- What to work on
Your copy should start at the line with "GPS2 pin TX: TX0 -> D19" and end at the line with "SOIL3 pin AO: D18 -> D32" in the data below. Transcribe only those lines, exactly, pictures excluded.

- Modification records
_____
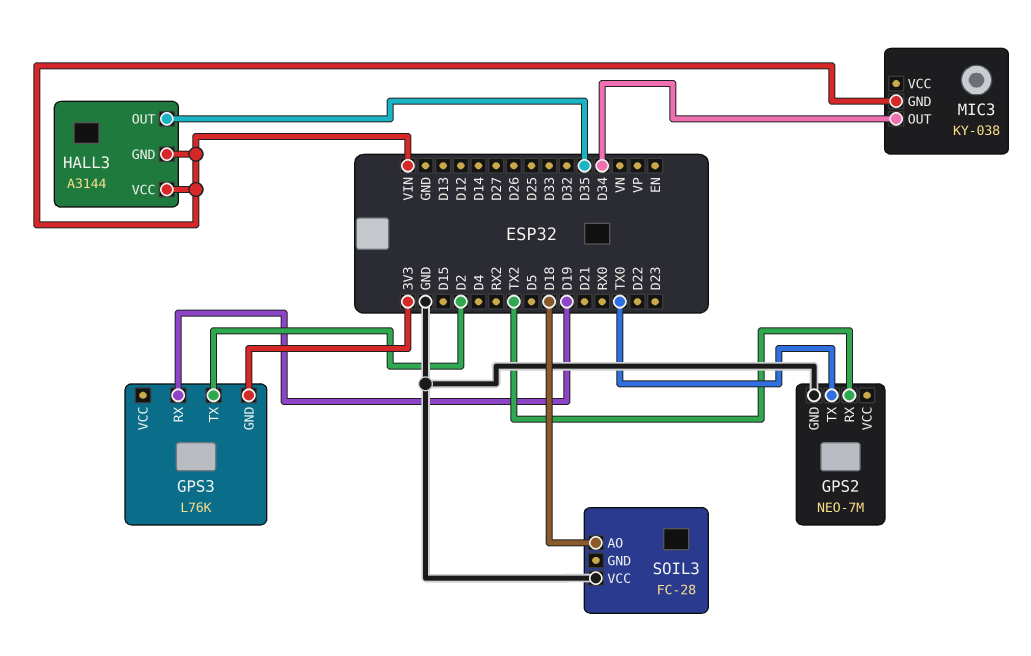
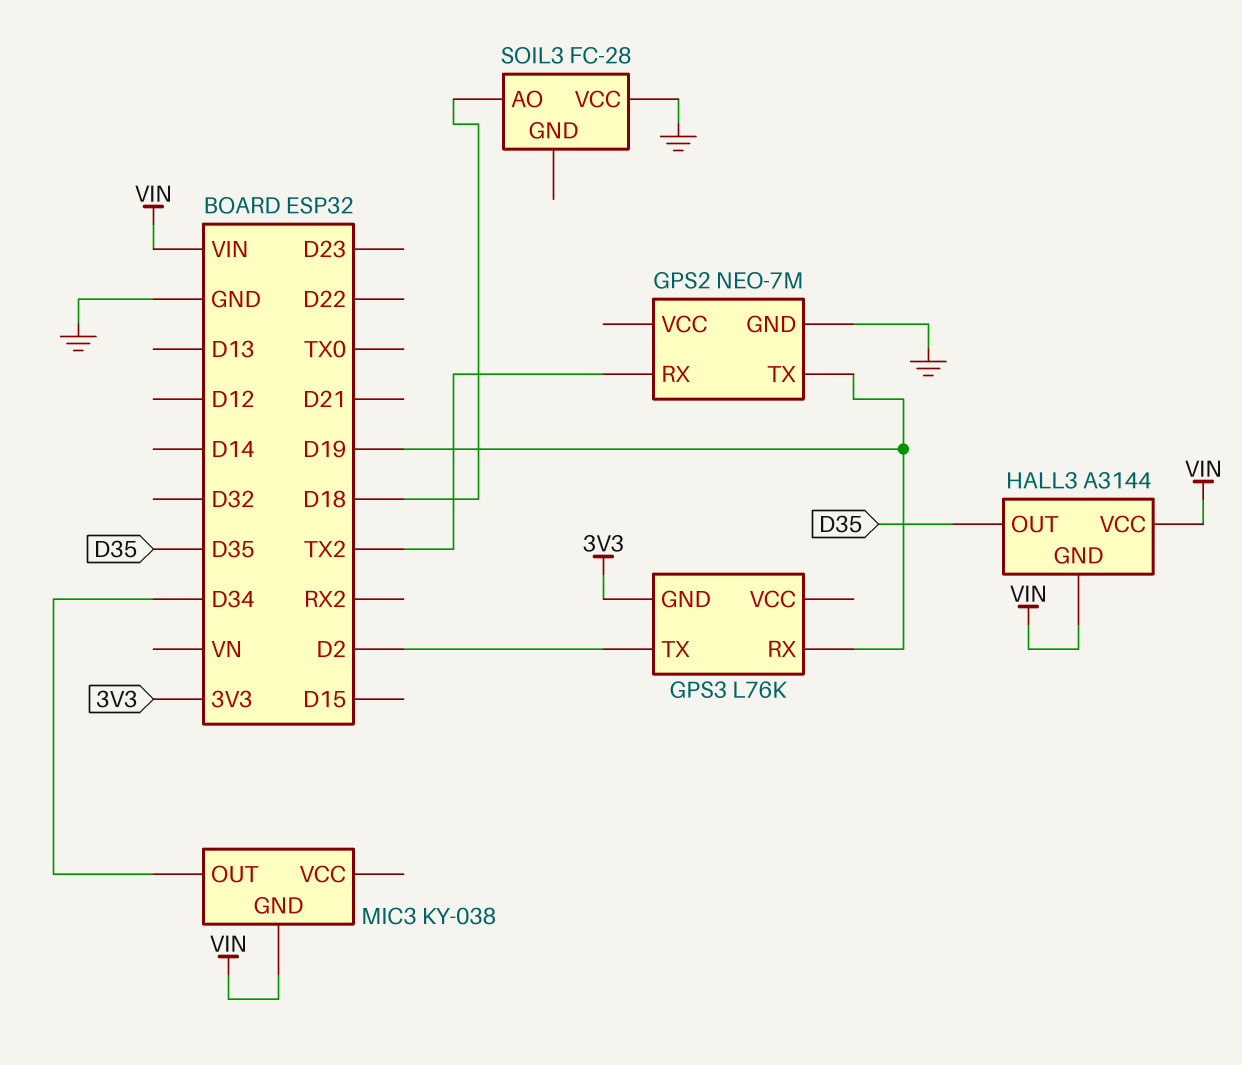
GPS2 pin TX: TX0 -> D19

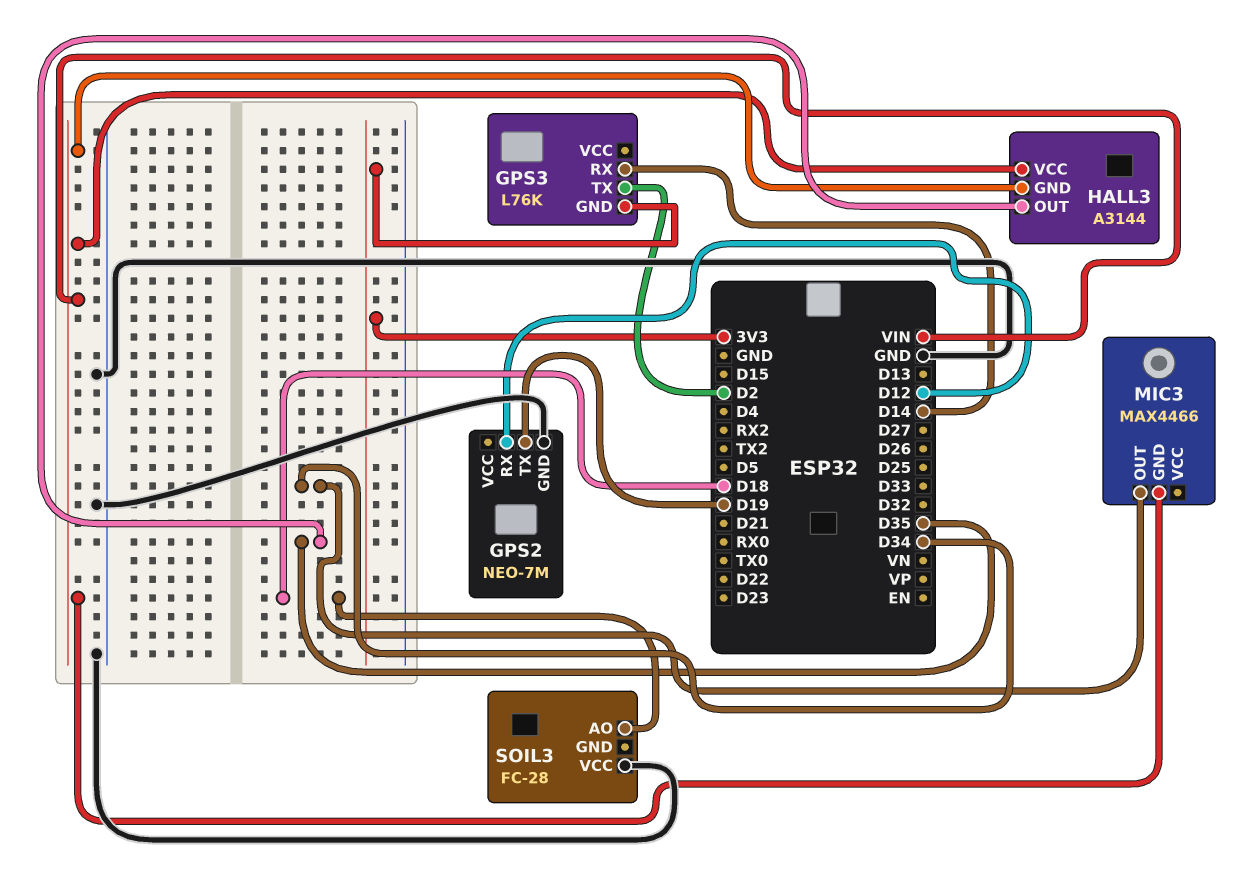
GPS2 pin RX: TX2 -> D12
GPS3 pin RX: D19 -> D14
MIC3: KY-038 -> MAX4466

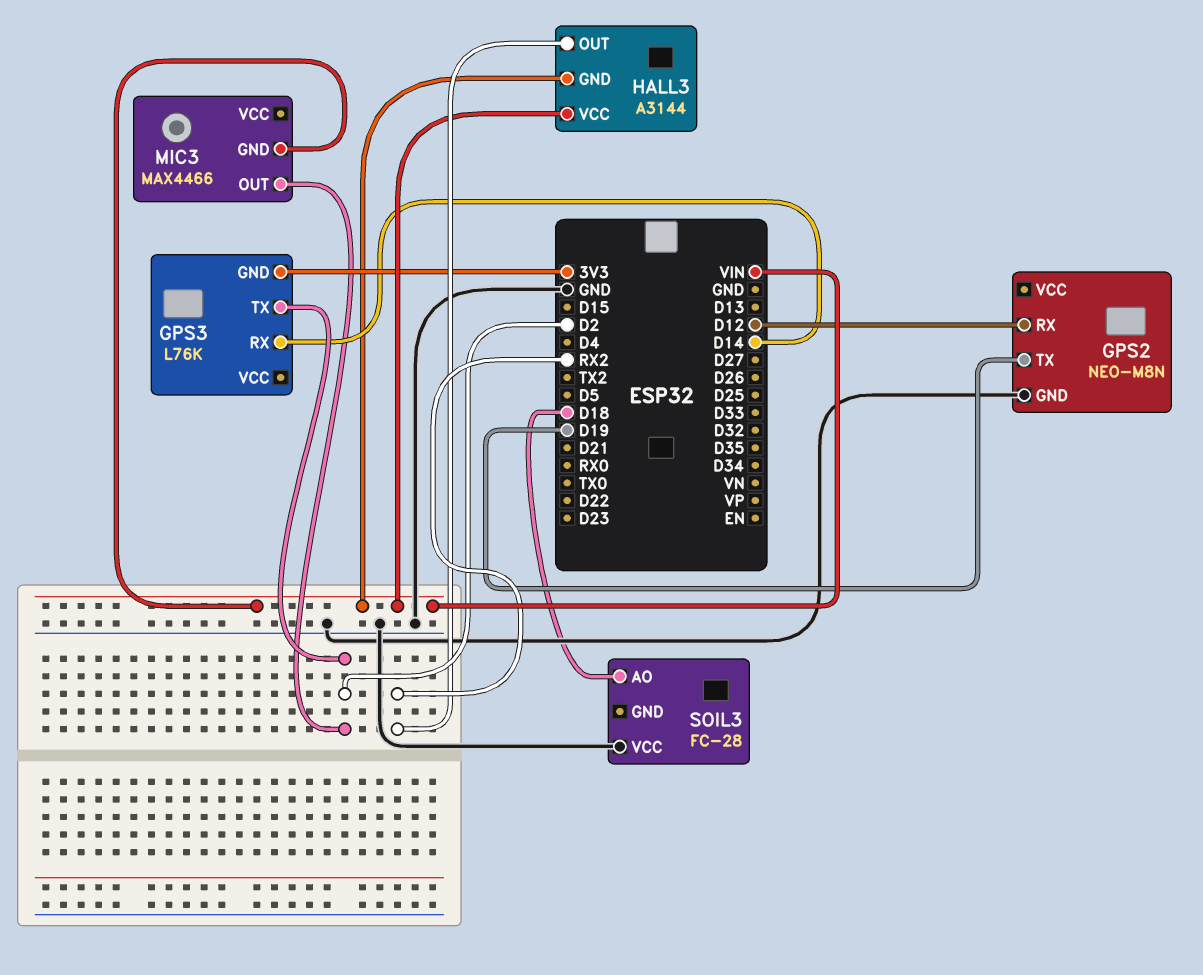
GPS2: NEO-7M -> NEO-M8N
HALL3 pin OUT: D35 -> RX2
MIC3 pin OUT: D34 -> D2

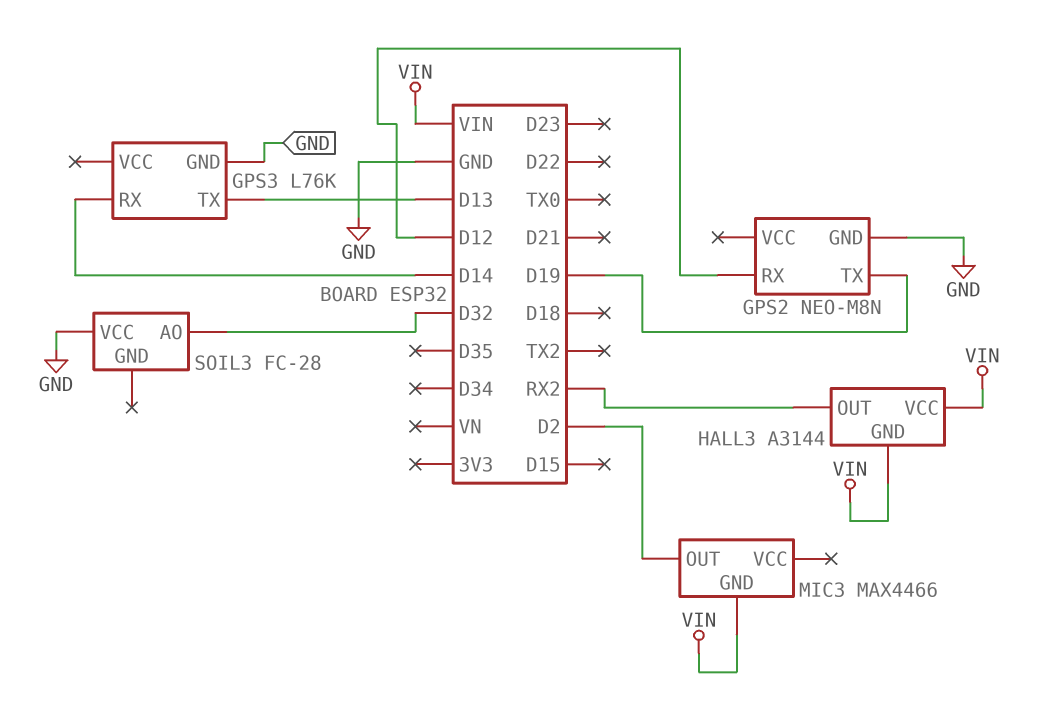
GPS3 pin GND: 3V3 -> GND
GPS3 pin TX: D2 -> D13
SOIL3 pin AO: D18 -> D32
_____
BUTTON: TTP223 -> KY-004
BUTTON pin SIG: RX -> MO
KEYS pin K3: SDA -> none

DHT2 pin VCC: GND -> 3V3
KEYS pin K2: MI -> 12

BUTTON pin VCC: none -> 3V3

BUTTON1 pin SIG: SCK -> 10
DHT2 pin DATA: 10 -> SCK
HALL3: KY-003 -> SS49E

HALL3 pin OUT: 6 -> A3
_____
- Exercise result
GPS2 pin TX: TX0 -> D19

GPS2 pin RX: TX2 -> D12
GPS3 pin RX: D19 -> D14
MIC3: KY-038 -> MAX4466

GPS2: NEO-7M -> NEO-M8N
HALL3 pin OUT: D35 -> RX2
MIC3 pin OUT: D34 -> D2

GPS3 pin GND: 3V3 -> GND
GPS3 pin TX: D2 -> D13
SOIL3 pin AO: D18 -> D32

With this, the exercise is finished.